===== Dataset excerpts
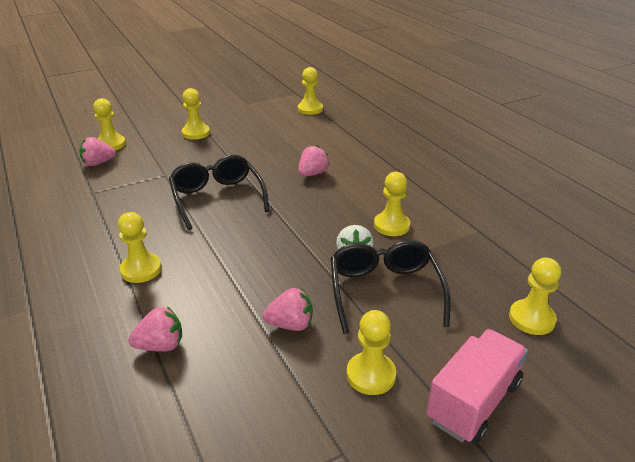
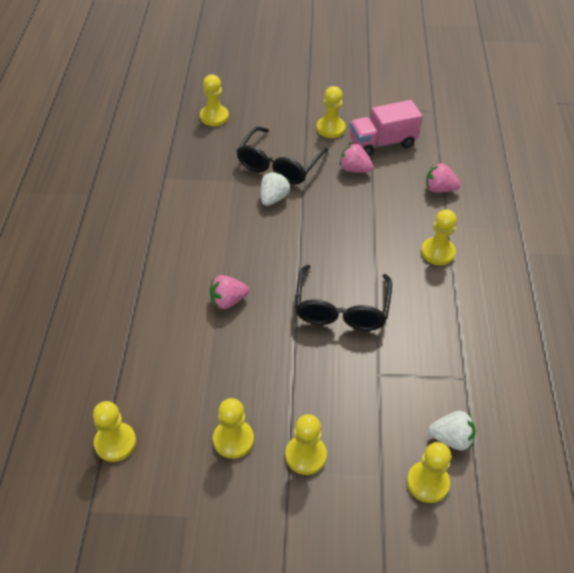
camera: 150 degrees left, 15 degrees up
(98, 163) = (451, 439): pink strawberry -> white strawberry
(391, 225) = (220, 210): yellow pawn -> yellow pawn (233, 440)
(473, 401) = (292, 100): pink truck -> pink truck (382, 143)

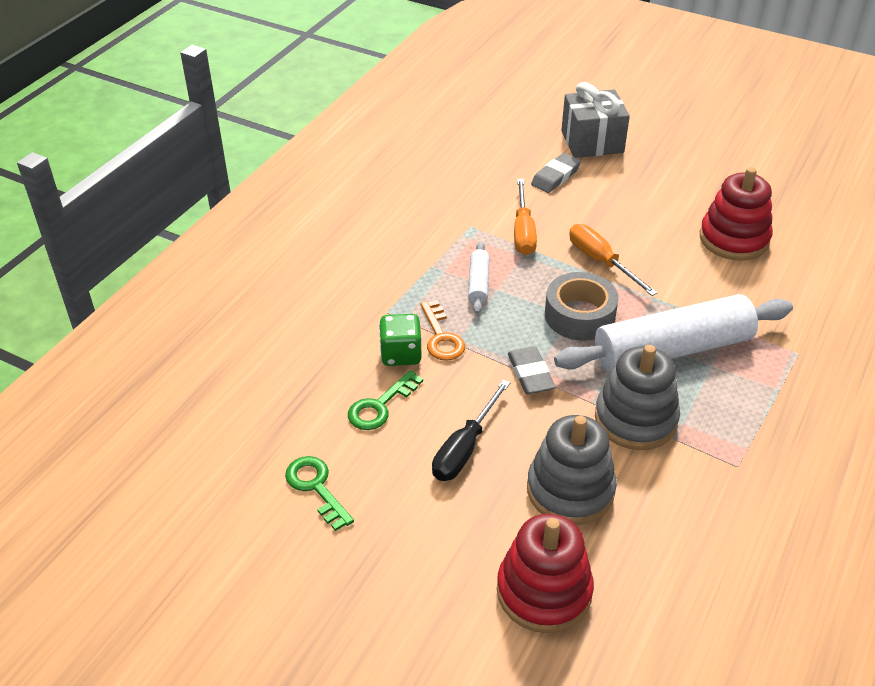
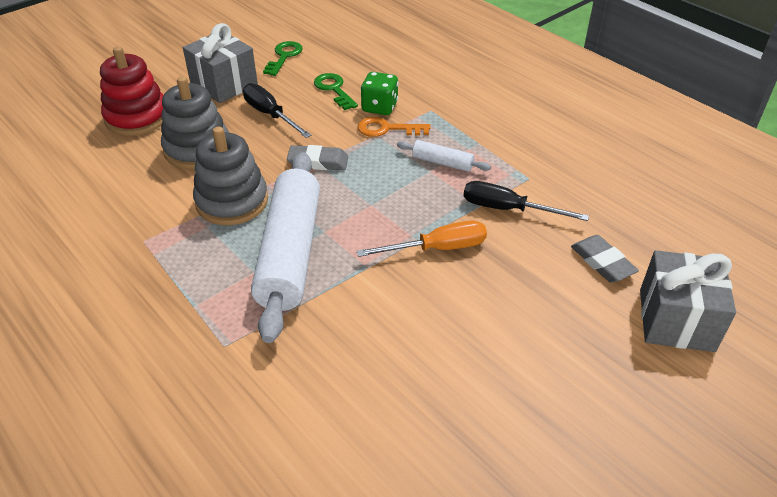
camera: 110 degrees right, 0 degrees up
(316, 487) = (284, 56): green key -> green key turned 60 degrees counterclockwise
(418, 527) = (224, 84): none -> grey gift
(523, 232) = (508, 209): orange screwdriver -> black screwdriver
(579, 315) = (369, 209): grey tape -> none
(734, 239) = (428, 378): red stacking toy -> none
==========
**Your goal**
Return the opening line of the data above and every line after it up to and including the line that holds "(473, 401) = (292, 100): pink"; pictures stay out.

**Result below**
camera: 150 degrees left, 15 degrees up
(98, 163) = (451, 439): pink strawberry -> white strawberry
(391, 225) = (220, 210): yellow pawn -> yellow pawn (233, 440)
(473, 401) = (292, 100): pink truck -> pink truck (382, 143)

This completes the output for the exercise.